Object transformation records:
►

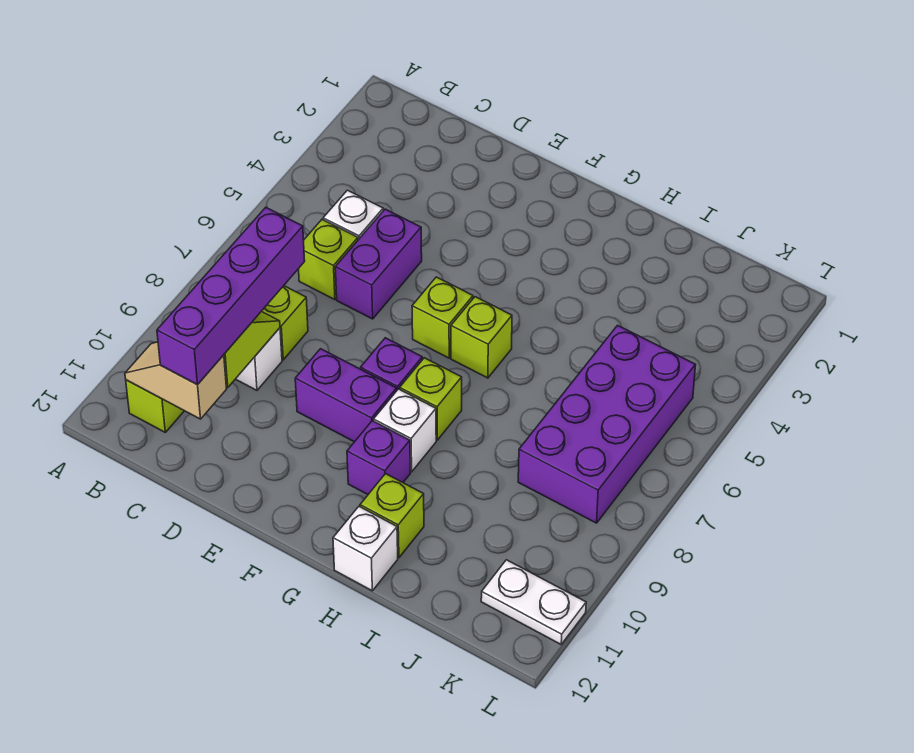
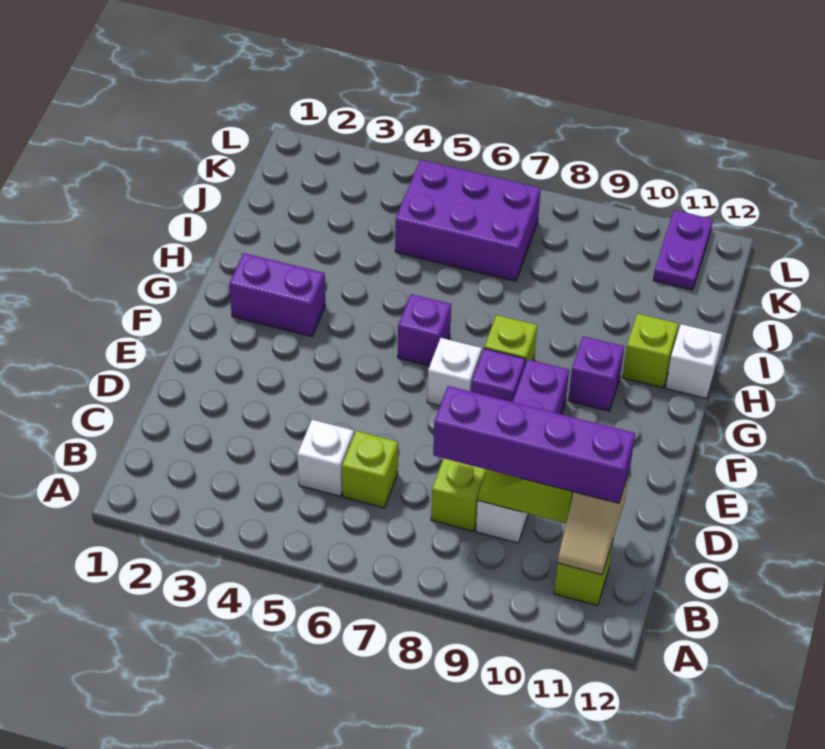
purple brick D5:D6 level 1 -> purple brick G2:G3 level 1
lime brick F6 level 1 -> none
lime brick G6 level 1 -> purple brick G6 level 1
white brick G9 level 1 -> white brick F7 level 1
purple brick J5:K8 level 1 -> purple brick J5:K7 level 1
white plate K11:L11 level 1 -> purple plate K11:L11 level 1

◄

• [TASK ITEM]
Apart from the pictures, the entries above are to be repeated in full and exactly.

• [RESPONSE BOX]
purple brick D5:D6 level 1 -> purple brick G2:G3 level 1
lime brick F6 level 1 -> none
lime brick G6 level 1 -> purple brick G6 level 1
white brick G9 level 1 -> white brick F7 level 1
purple brick J5:K8 level 1 -> purple brick J5:K7 level 1
white plate K11:L11 level 1 -> purple plate K11:L11 level 1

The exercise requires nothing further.